EXERCISE REQUIREMENTS:
Write out all of the lines below word for word, leaving out the pictures.
─── TASK INPUT
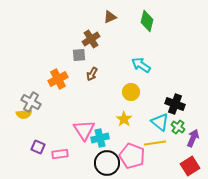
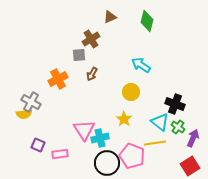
purple square: moved 2 px up
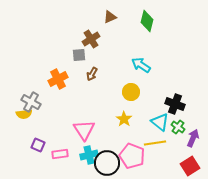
cyan cross: moved 11 px left, 17 px down
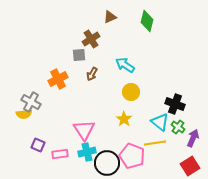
cyan arrow: moved 16 px left
cyan cross: moved 2 px left, 3 px up
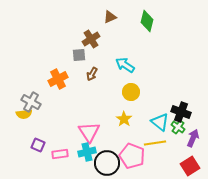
black cross: moved 6 px right, 8 px down
pink triangle: moved 5 px right, 2 px down
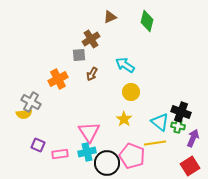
green cross: moved 1 px up; rotated 24 degrees counterclockwise
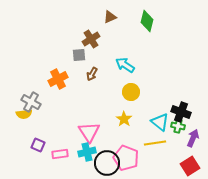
pink pentagon: moved 6 px left, 2 px down
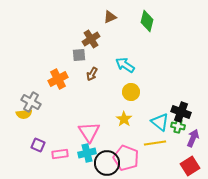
cyan cross: moved 1 px down
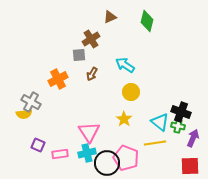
red square: rotated 30 degrees clockwise
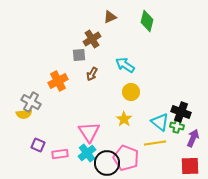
brown cross: moved 1 px right
orange cross: moved 2 px down
green cross: moved 1 px left
cyan cross: rotated 24 degrees counterclockwise
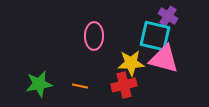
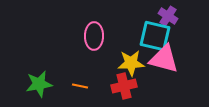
red cross: moved 1 px down
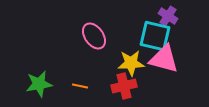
pink ellipse: rotated 36 degrees counterclockwise
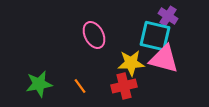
pink ellipse: moved 1 px up; rotated 8 degrees clockwise
orange line: rotated 42 degrees clockwise
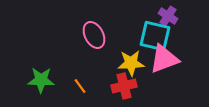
pink triangle: rotated 36 degrees counterclockwise
green star: moved 2 px right, 4 px up; rotated 12 degrees clockwise
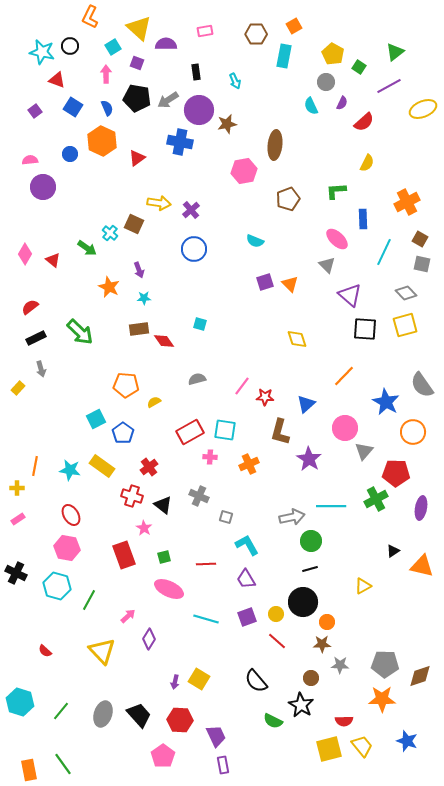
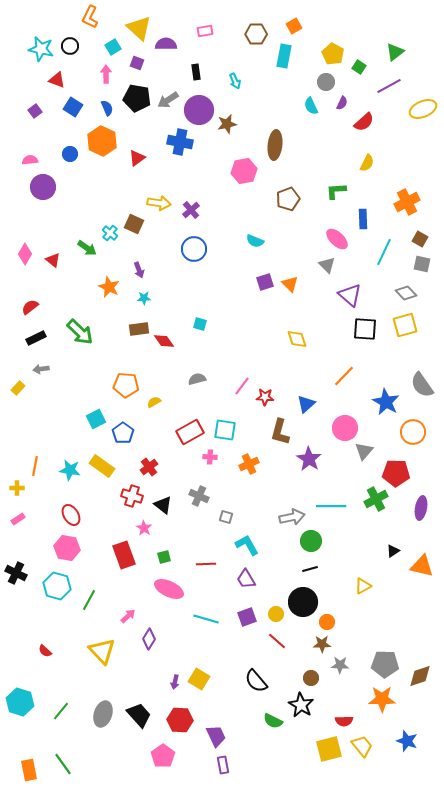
cyan star at (42, 52): moved 1 px left, 3 px up
gray arrow at (41, 369): rotated 98 degrees clockwise
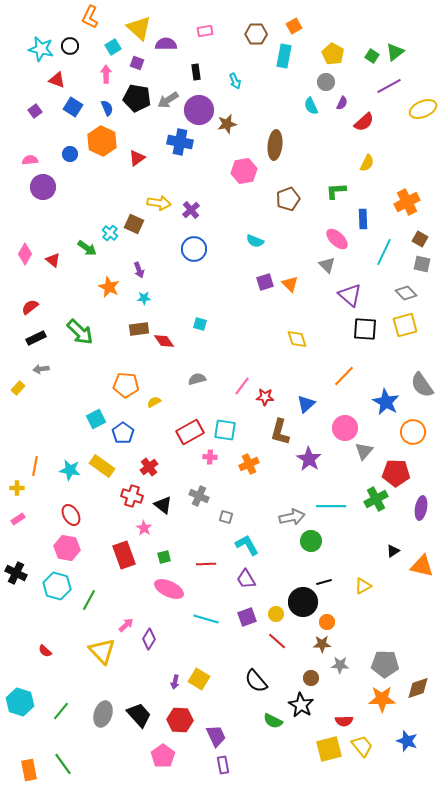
green square at (359, 67): moved 13 px right, 11 px up
black line at (310, 569): moved 14 px right, 13 px down
pink arrow at (128, 616): moved 2 px left, 9 px down
brown diamond at (420, 676): moved 2 px left, 12 px down
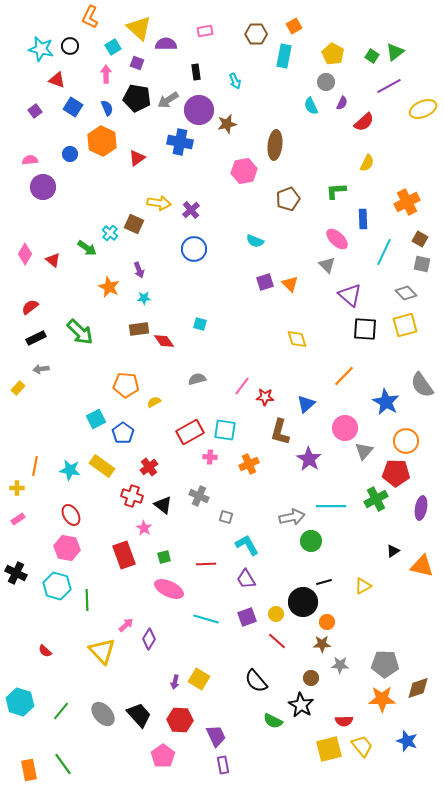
orange circle at (413, 432): moved 7 px left, 9 px down
green line at (89, 600): moved 2 px left; rotated 30 degrees counterclockwise
gray ellipse at (103, 714): rotated 60 degrees counterclockwise
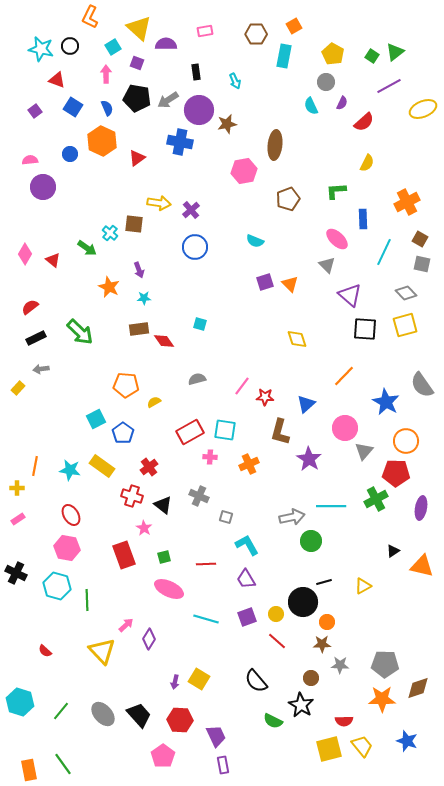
brown square at (134, 224): rotated 18 degrees counterclockwise
blue circle at (194, 249): moved 1 px right, 2 px up
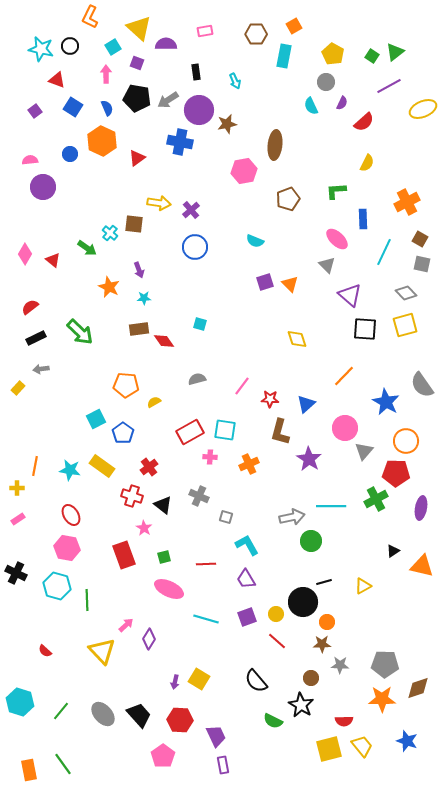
red star at (265, 397): moved 5 px right, 2 px down
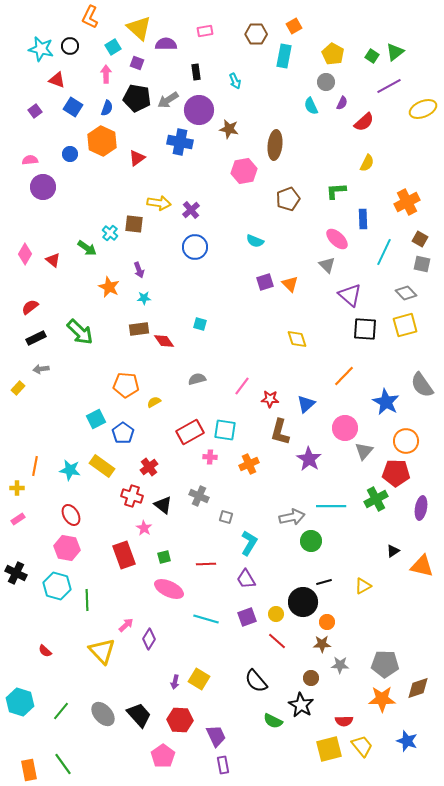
blue semicircle at (107, 108): rotated 42 degrees clockwise
brown star at (227, 124): moved 2 px right, 5 px down; rotated 24 degrees clockwise
cyan L-shape at (247, 545): moved 2 px right, 2 px up; rotated 60 degrees clockwise
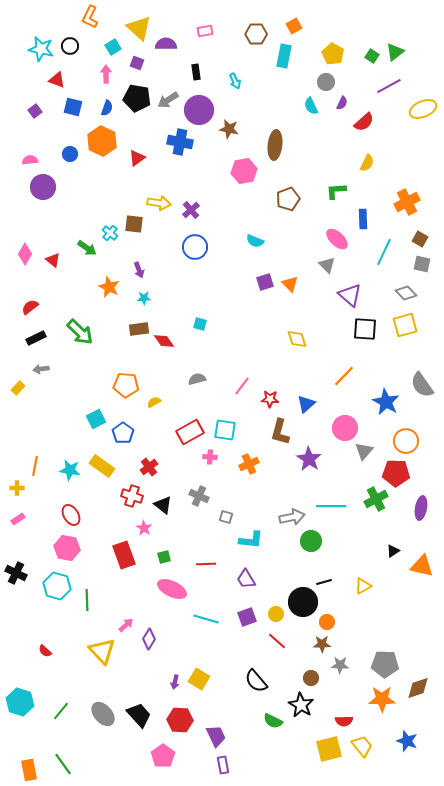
blue square at (73, 107): rotated 18 degrees counterclockwise
cyan L-shape at (249, 543): moved 2 px right, 3 px up; rotated 65 degrees clockwise
pink ellipse at (169, 589): moved 3 px right
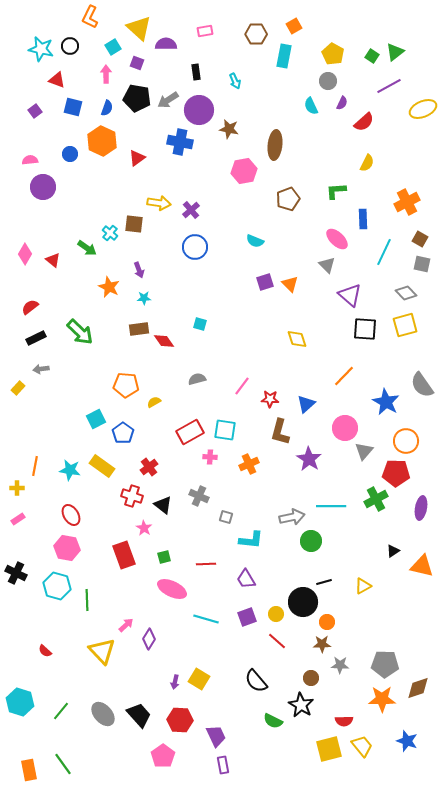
gray circle at (326, 82): moved 2 px right, 1 px up
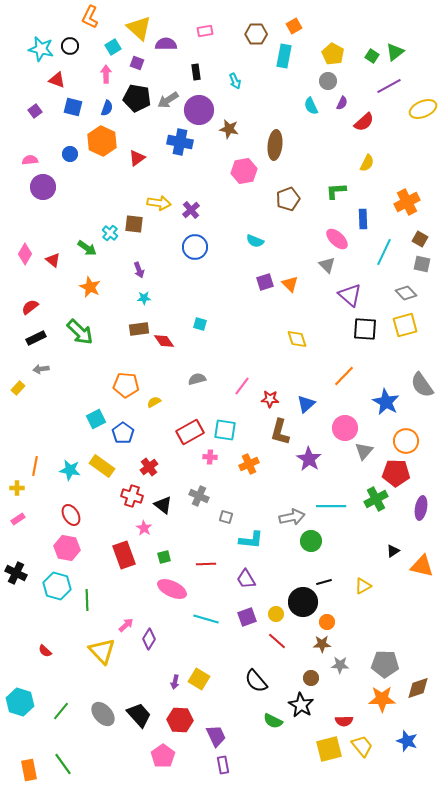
orange star at (109, 287): moved 19 px left
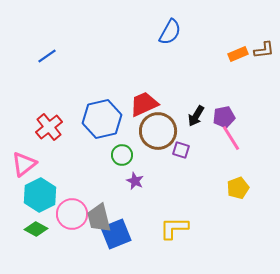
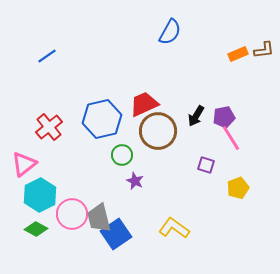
purple square: moved 25 px right, 15 px down
yellow L-shape: rotated 36 degrees clockwise
blue square: rotated 12 degrees counterclockwise
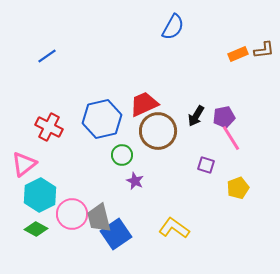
blue semicircle: moved 3 px right, 5 px up
red cross: rotated 24 degrees counterclockwise
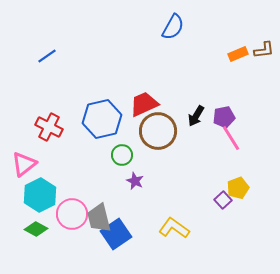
purple square: moved 17 px right, 35 px down; rotated 30 degrees clockwise
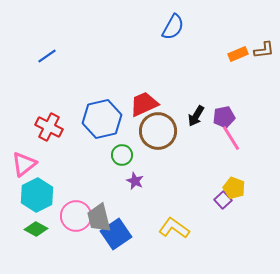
yellow pentagon: moved 4 px left; rotated 30 degrees counterclockwise
cyan hexagon: moved 3 px left
pink circle: moved 4 px right, 2 px down
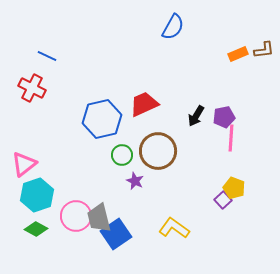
blue line: rotated 60 degrees clockwise
red cross: moved 17 px left, 39 px up
brown circle: moved 20 px down
pink line: rotated 36 degrees clockwise
cyan hexagon: rotated 8 degrees clockwise
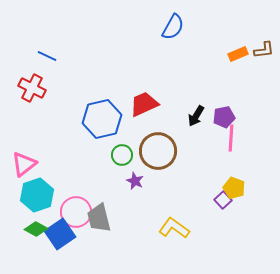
──────
TASK ANSWER:
purple square: moved 2 px up
cyan cross: moved 11 px left, 17 px down
cyan arrow: moved 16 px left
cyan cross: moved 2 px left, 3 px up
black cross: moved 6 px right, 8 px down
pink triangle: moved 5 px right, 2 px down
green cross: moved 1 px up; rotated 24 degrees counterclockwise
pink pentagon: moved 6 px left, 2 px down
cyan cross: moved 1 px down
red square: rotated 30 degrees clockwise
brown cross: moved 1 px right
orange cross: moved 2 px down
green cross: moved 1 px left
cyan cross: rotated 24 degrees counterclockwise
red cross: moved 1 px down
pink ellipse: rotated 36 degrees counterclockwise
pink ellipse: moved 1 px up; rotated 8 degrees clockwise
orange line: rotated 42 degrees clockwise
pink triangle: rotated 36 degrees counterclockwise
green star: moved 2 px right, 4 px up; rotated 12 degrees clockwise
cyan star at (42, 52): moved 1 px left, 3 px up
gray arrow at (41, 369): rotated 98 degrees clockwise
green square at (359, 67): moved 13 px right, 11 px up
black line at (310, 569): moved 14 px right, 13 px down
pink arrow at (128, 616): moved 2 px left, 9 px down
brown diamond at (420, 676): moved 2 px left, 12 px down
orange circle at (413, 432): moved 7 px left, 9 px down
green line at (89, 600): moved 2 px left; rotated 30 degrees counterclockwise
gray ellipse at (103, 714): rotated 60 degrees counterclockwise
brown square at (134, 224): rotated 18 degrees counterclockwise
blue circle at (194, 249): moved 1 px right, 2 px up
red star at (265, 397): moved 5 px right, 2 px down
blue semicircle at (107, 108): rotated 42 degrees clockwise
brown star at (227, 124): moved 2 px right, 5 px down; rotated 24 degrees clockwise
cyan L-shape at (247, 545): moved 2 px right, 2 px up; rotated 60 degrees clockwise
blue square at (73, 107): rotated 18 degrees counterclockwise
cyan L-shape at (249, 543): moved 2 px right, 3 px up; rotated 65 degrees clockwise
pink ellipse at (169, 589): moved 3 px right
gray circle at (326, 82): moved 2 px right, 1 px up
orange star at (109, 287): moved 19 px left
purple square: moved 25 px right, 15 px down
yellow L-shape: rotated 36 degrees clockwise
blue square: rotated 12 degrees counterclockwise
blue semicircle: moved 3 px right, 5 px up
red cross: rotated 24 degrees counterclockwise
purple square: moved 17 px right, 35 px down; rotated 30 degrees clockwise
yellow pentagon: moved 4 px left; rotated 30 degrees counterclockwise
cyan hexagon: moved 3 px left
pink circle: moved 4 px right, 2 px down
blue line: rotated 60 degrees clockwise
red cross: moved 17 px left, 39 px up
brown circle: moved 20 px down
pink line: rotated 36 degrees clockwise
cyan hexagon: rotated 8 degrees clockwise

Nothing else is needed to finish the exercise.